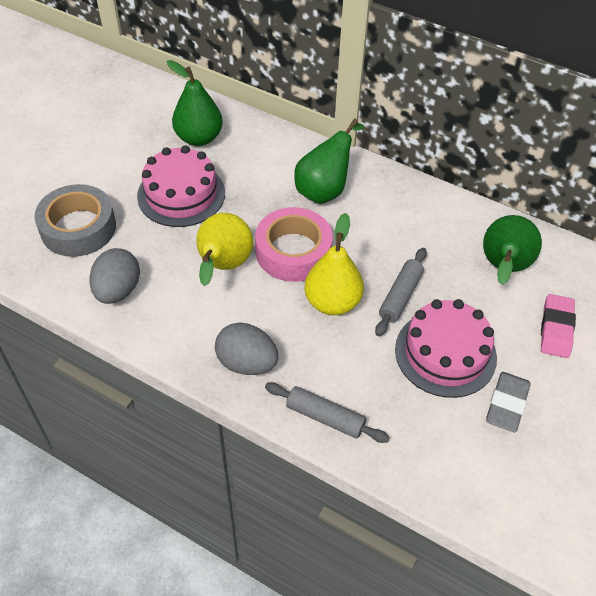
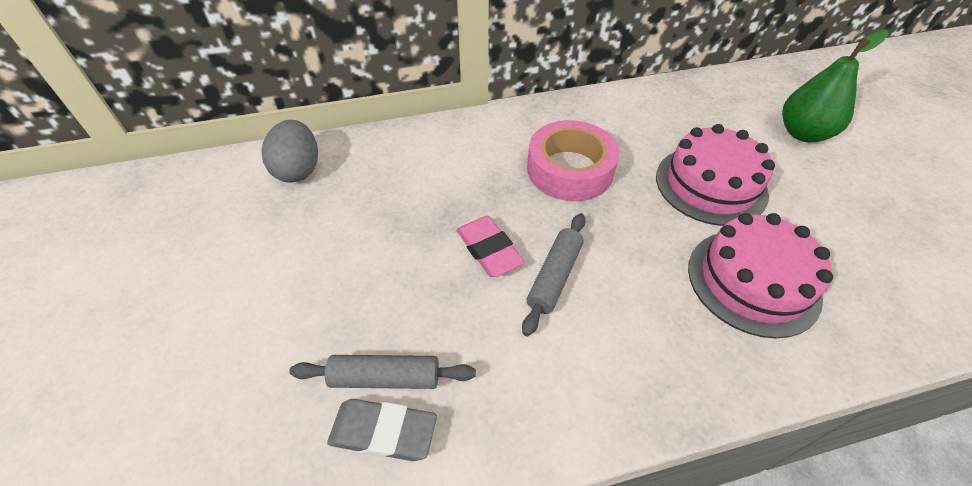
green pear: 3 -> 1
grey egg: 2 -> 1
grey tape: 1 -> 0
yellow pear: 2 -> 0

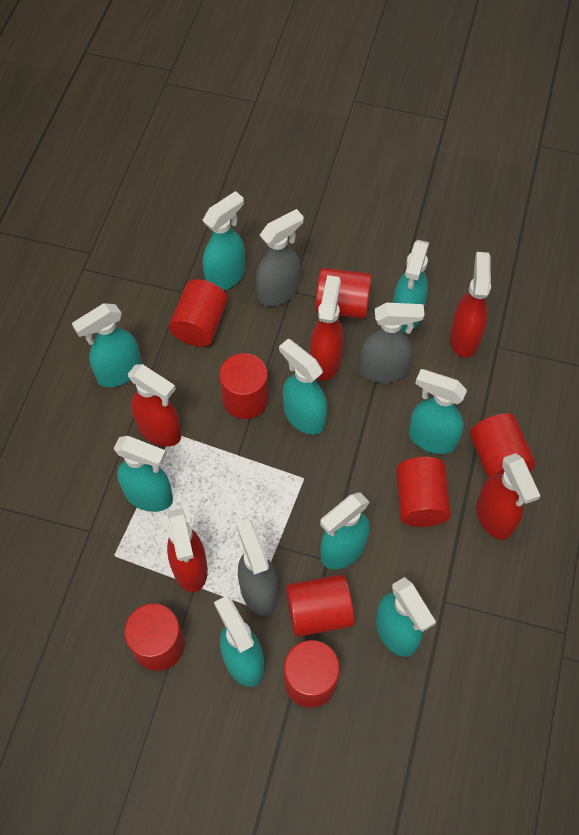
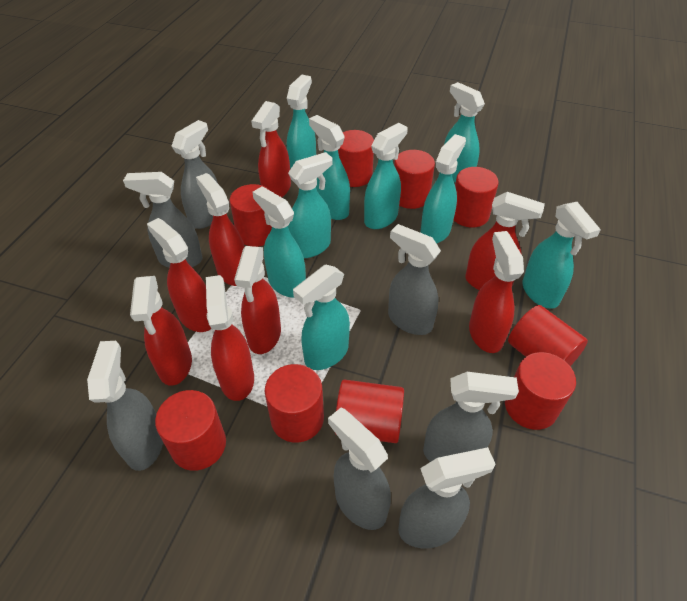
grey spray bottle: 3 -> 7
red cylinder: 8 -> 9
red spray bottle: 5 -> 8

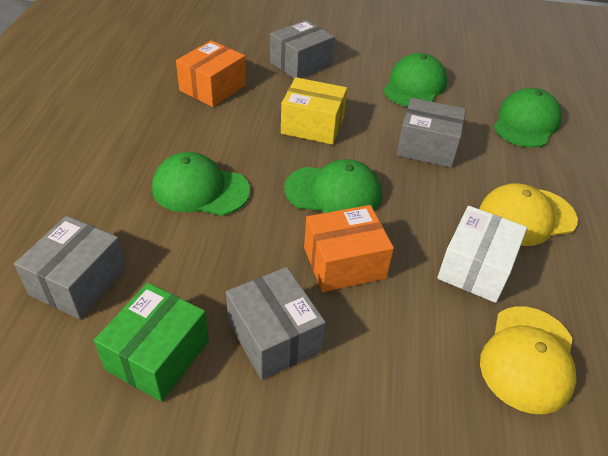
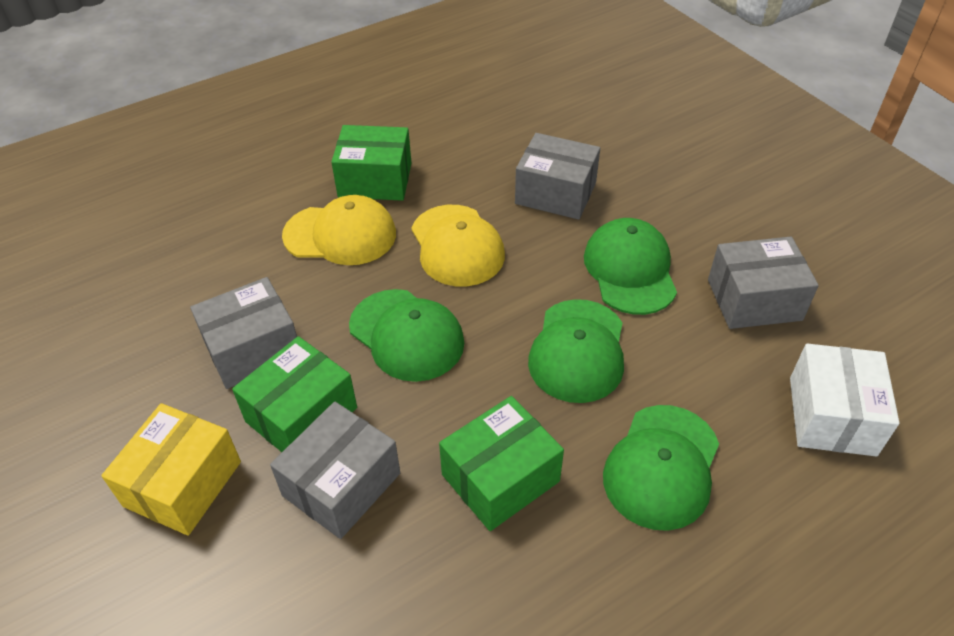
green box: 1 -> 3
orange box: 2 -> 0

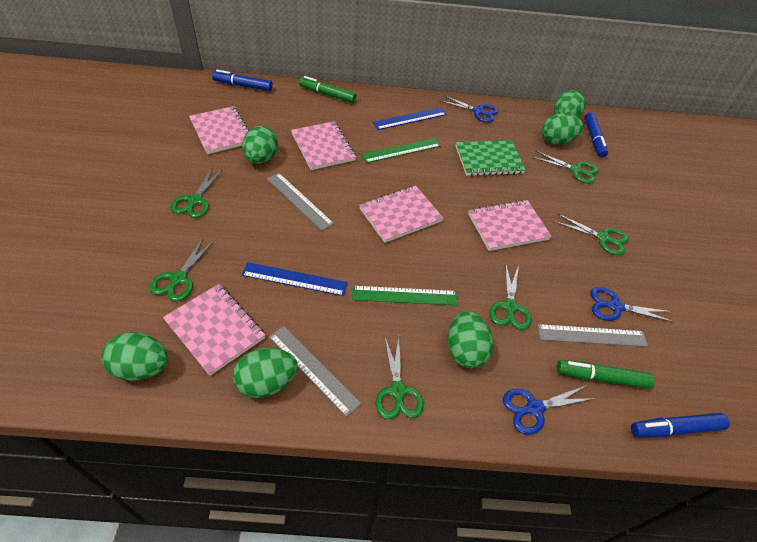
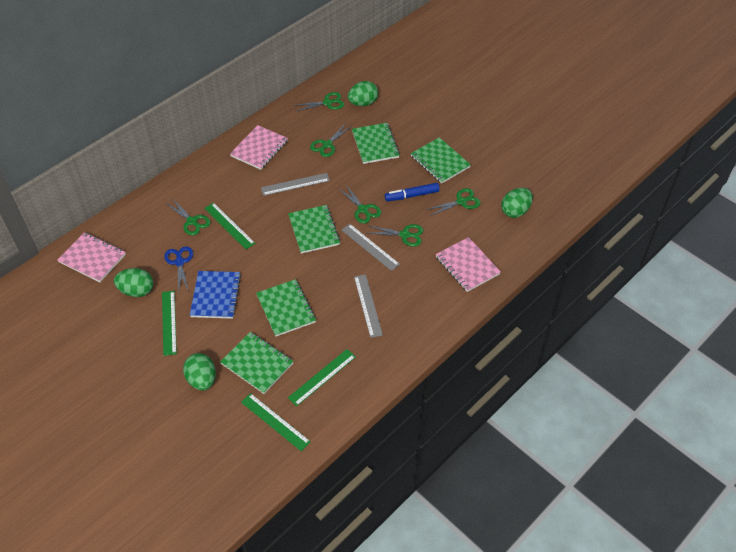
blue marker: 3 -> 1
blue notebook: 0 -> 1
blue ruler: 2 -> 0
blue scissors: 3 -> 1
green egg: 6 -> 4
green marker: 2 -> 0
green notebook: 1 -> 5
green ruler: 2 -> 4
pink notebook: 5 -> 3

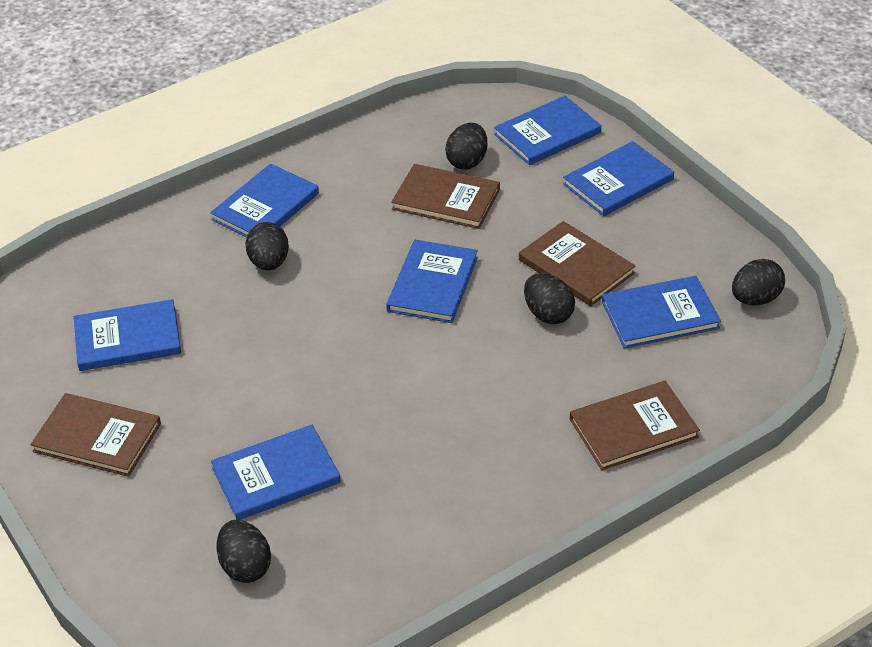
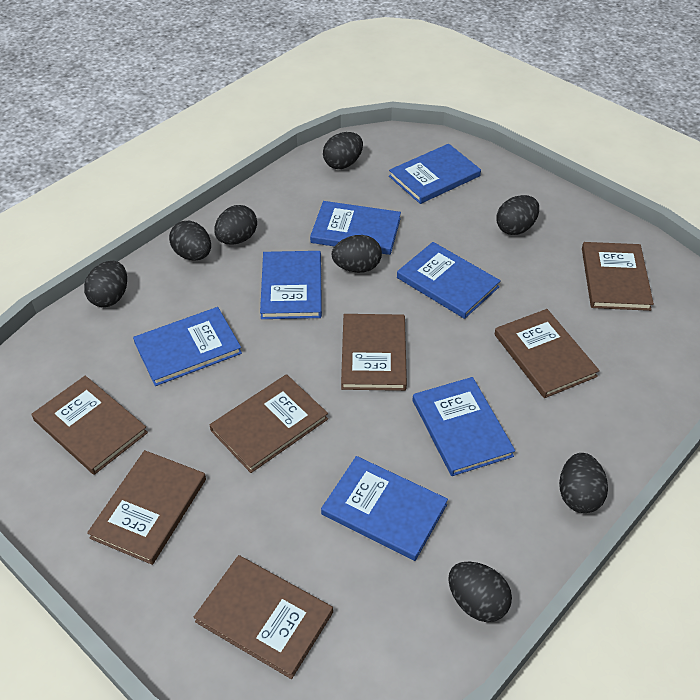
black egg: 5 -> 8
brown book: 4 -> 7

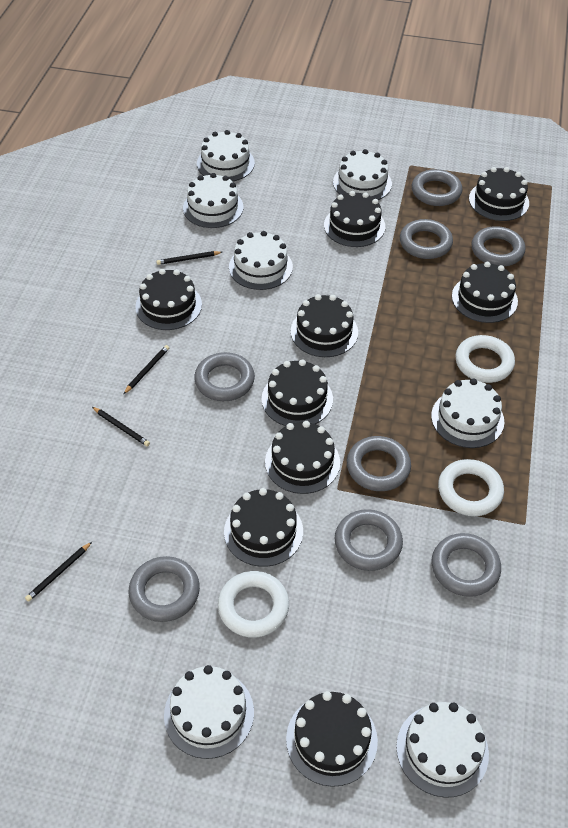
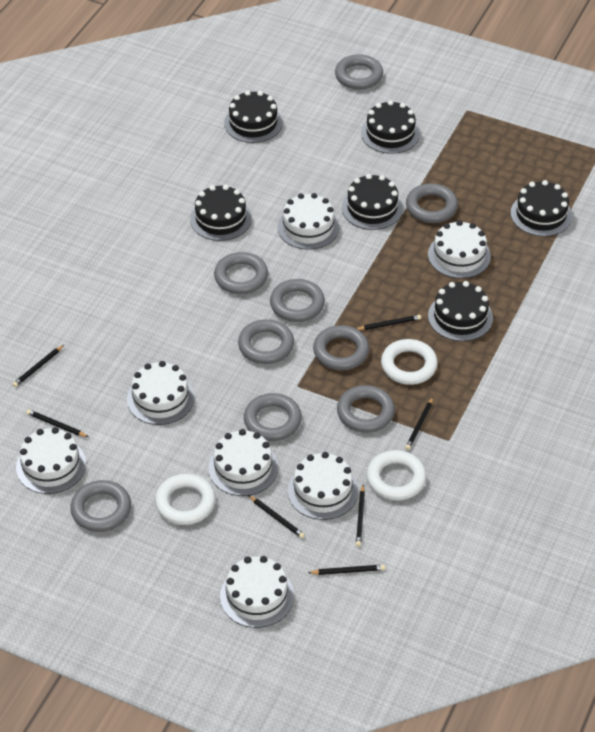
black cake: 9 -> 6
black pencil: 4 -> 7
grey ring: 8 -> 9

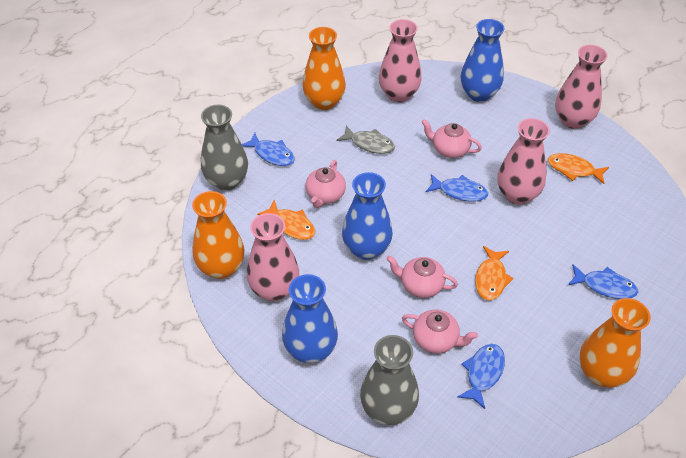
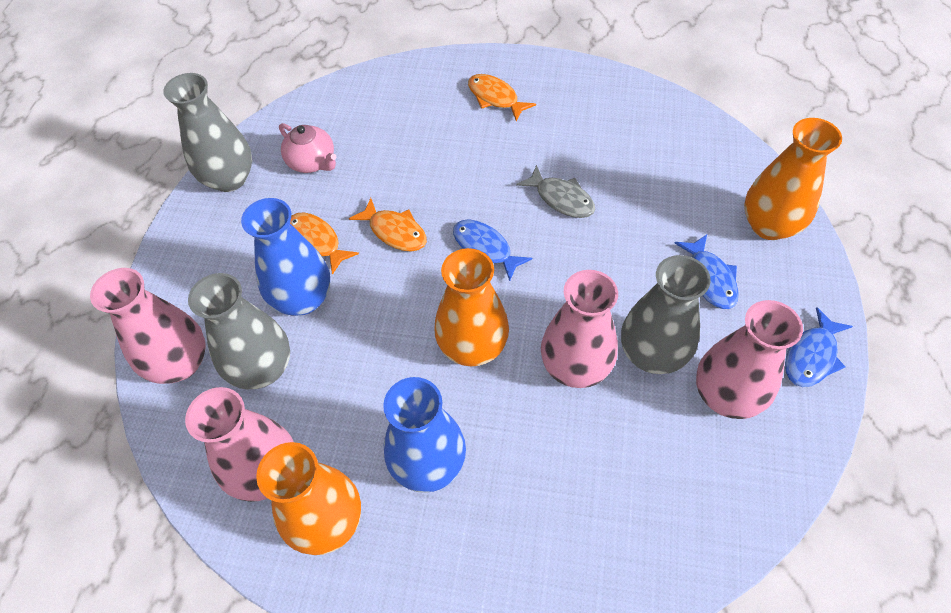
blue fish: 4 -> 3
blue vase: 3 -> 2
grey vase: 2 -> 3
pink teapot: 4 -> 1

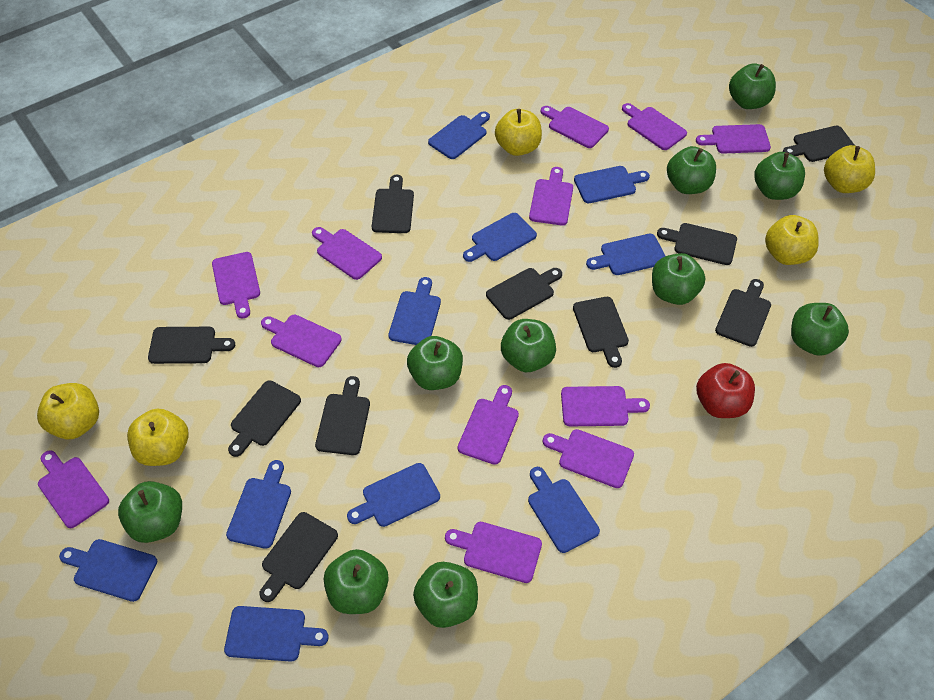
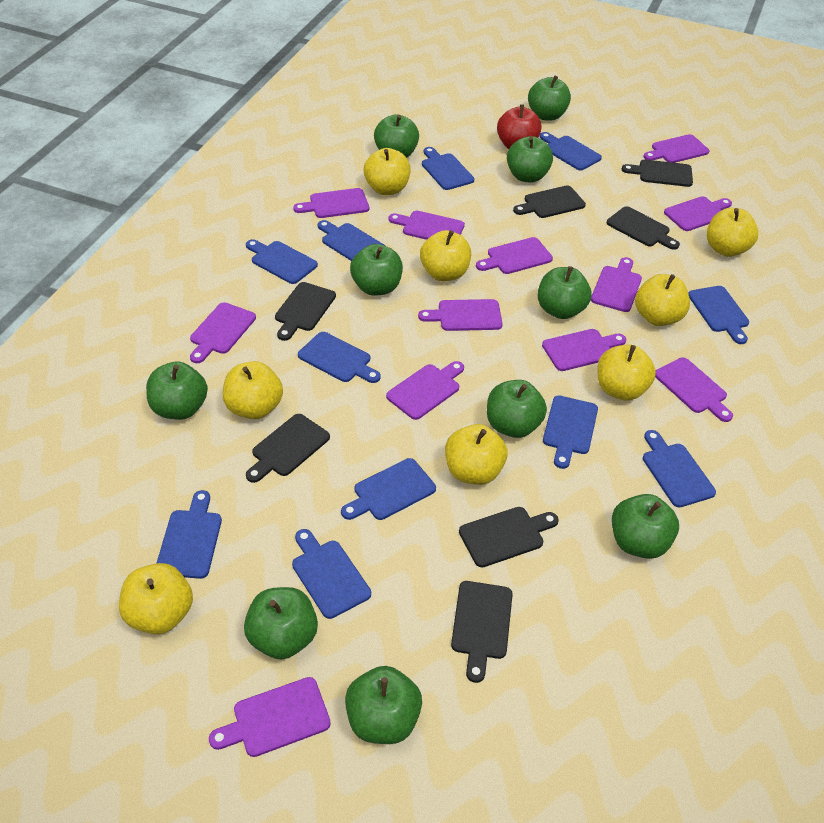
black cutting board: 10 -> 7
blue cutting board: 10 -> 11
yellow apple: 5 -> 8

EXERCISE
Determine how many lines in the listing above contain the word "bottle". Provide that figure only.

ANSWER BOX
2